— What you should do —
Restate the listing below exactly, images excluded.

— The data —
....

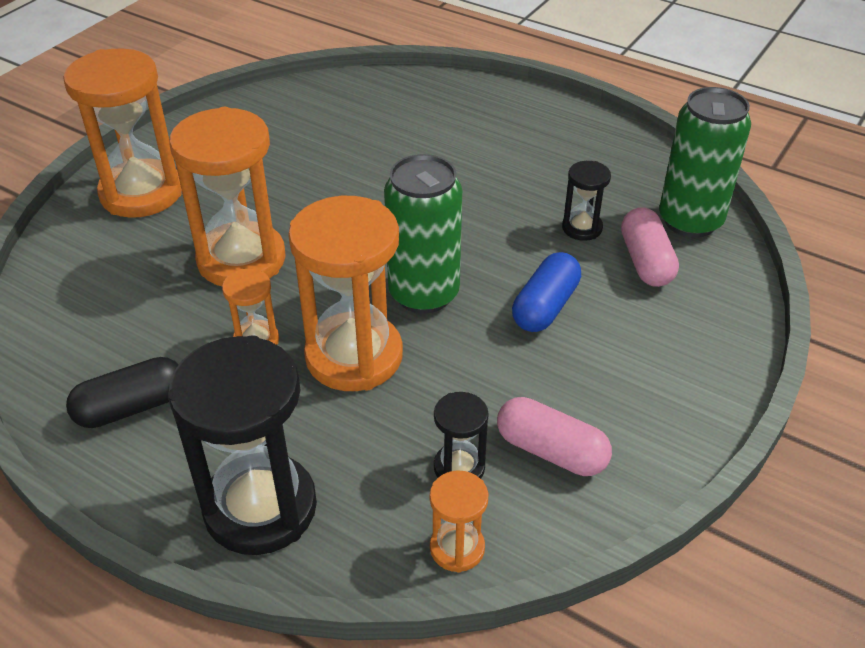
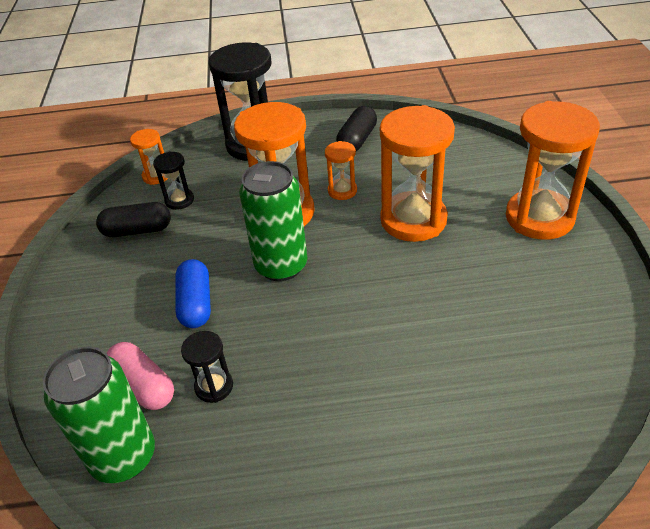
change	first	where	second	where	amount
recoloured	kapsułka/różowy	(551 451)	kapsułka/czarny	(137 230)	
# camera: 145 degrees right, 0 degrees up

....

— Exercise answer —
change	first	where	second	where	amount
recoloured	kapsułka/różowy	(551 451)	kapsułka/czarny	(137 230)	
# camera: 145 degrees right, 0 degrees up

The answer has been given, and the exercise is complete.